** Dataset extract follows **
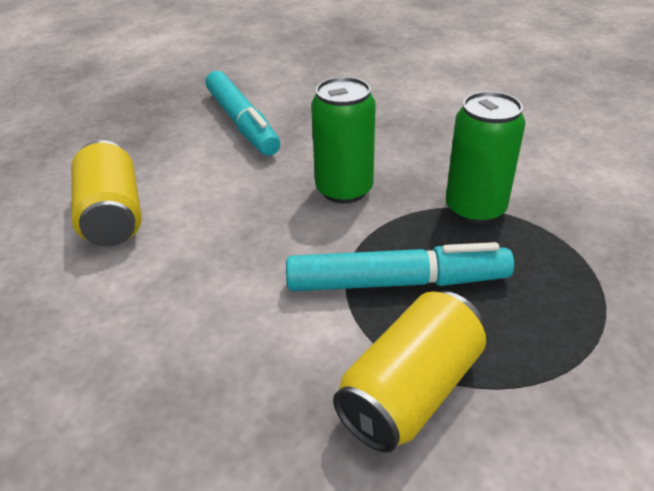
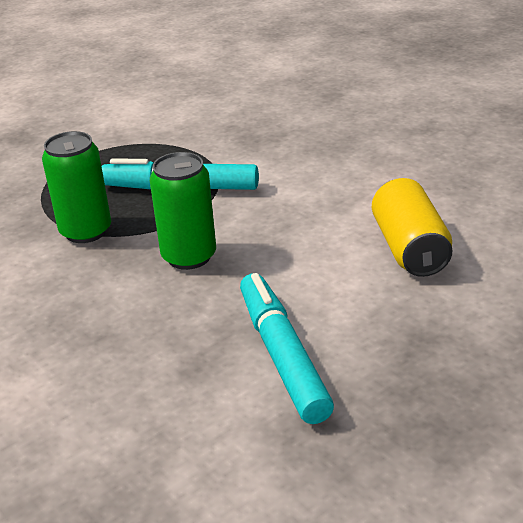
camera: 170 degrees left, 5 degrees down
(410, 391) = (201, 143): yellow can -> none

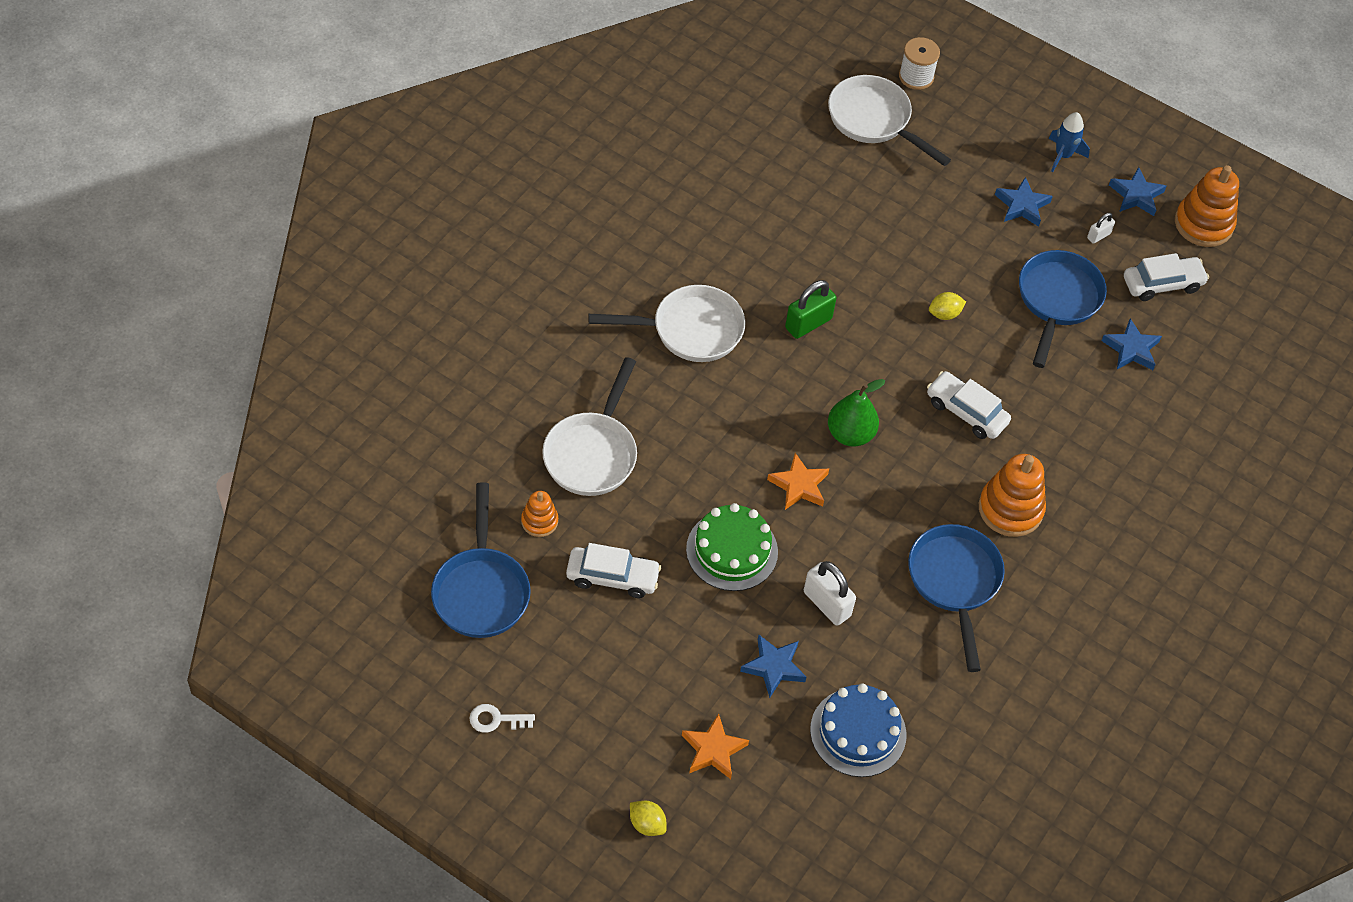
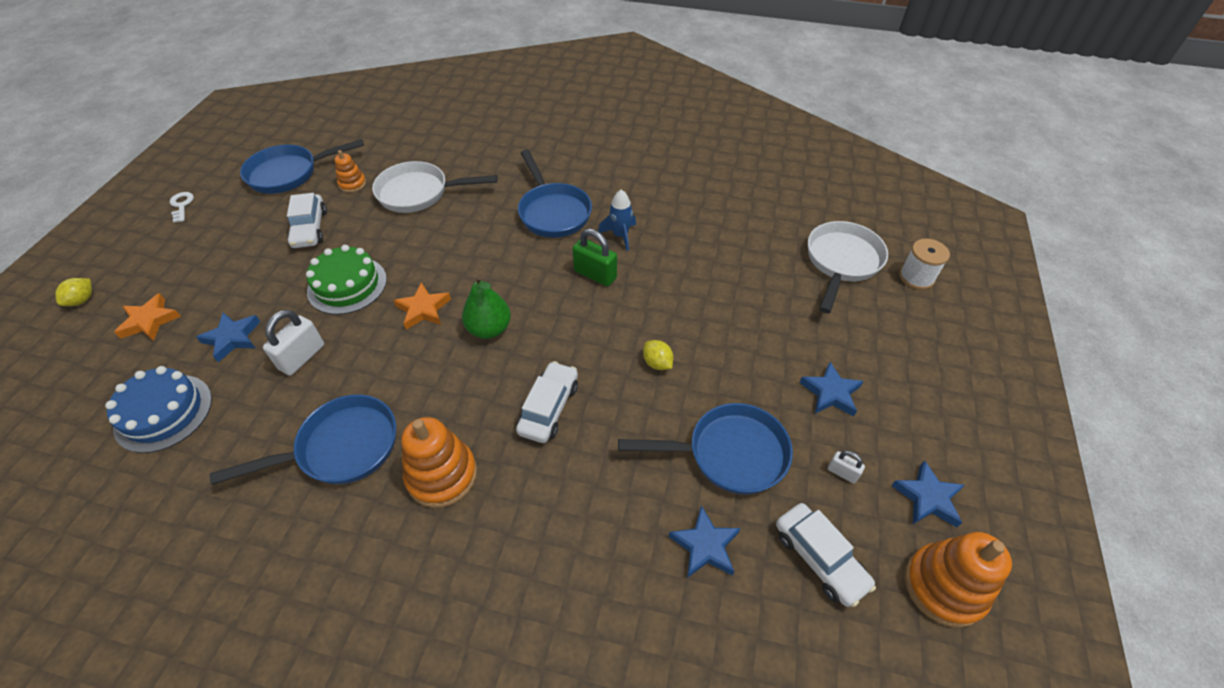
camera: 75 degrees right, 5 degrees down
(690, 330) = (553, 212): white pan -> blue pan
(1063, 155) = (924, 413): blue rocket -> blue rocket (620, 235)

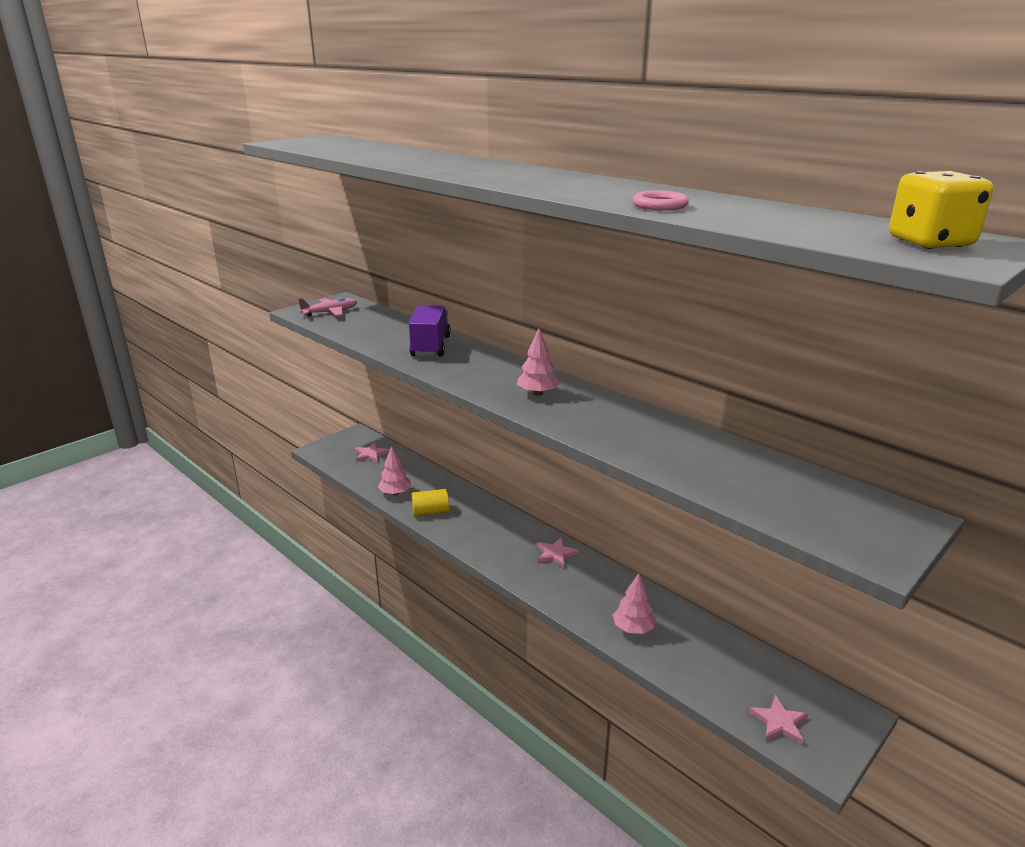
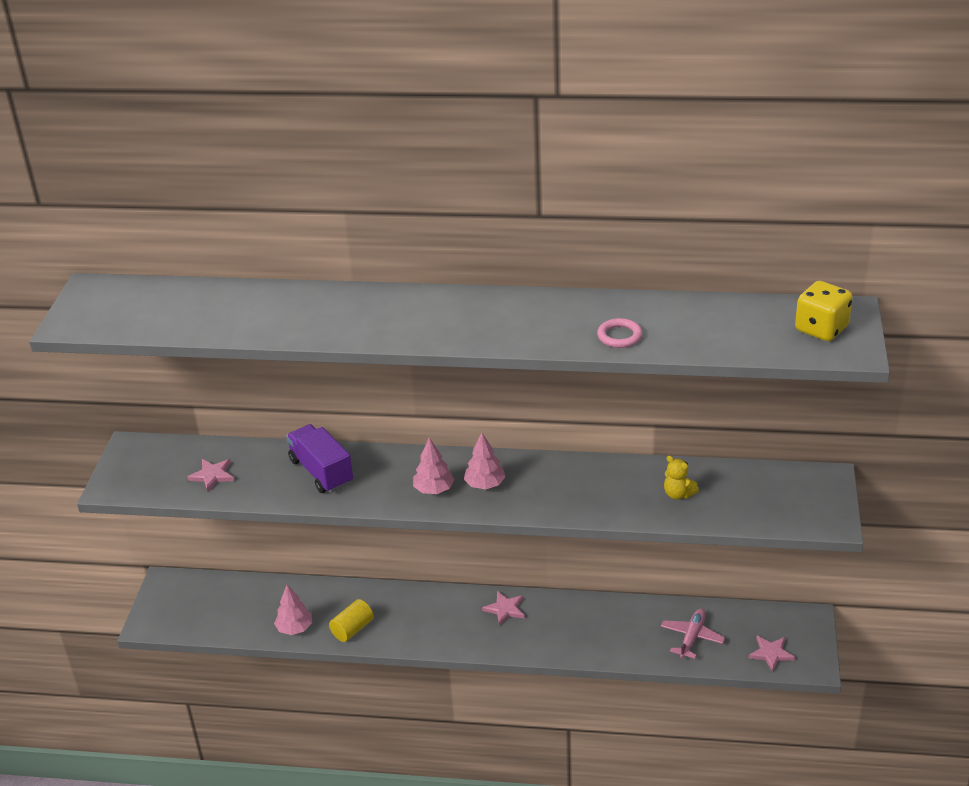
camera: 35 degrees left, 10 degrees up
(330, 312) = (150, 472): pink plane -> pink plane (692, 637)
(370, 454) = (214, 599): pink star -> pink star (212, 475)
(633, 628) = (624, 640): pink tree -> pink tree (434, 489)
(710, 464) = (678, 494): none -> yellow teddy bear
** End of Dataset extract **
§ Your task:
Retype exactly the lines from the one containing "camera: 35 degrees left, 10 degrees up" through the last line of the records above, including both.

§ Solution to this problem:
camera: 35 degrees left, 10 degrees up
(330, 312) = (150, 472): pink plane -> pink plane (692, 637)
(370, 454) = (214, 599): pink star -> pink star (212, 475)
(633, 628) = (624, 640): pink tree -> pink tree (434, 489)
(710, 464) = (678, 494): none -> yellow teddy bear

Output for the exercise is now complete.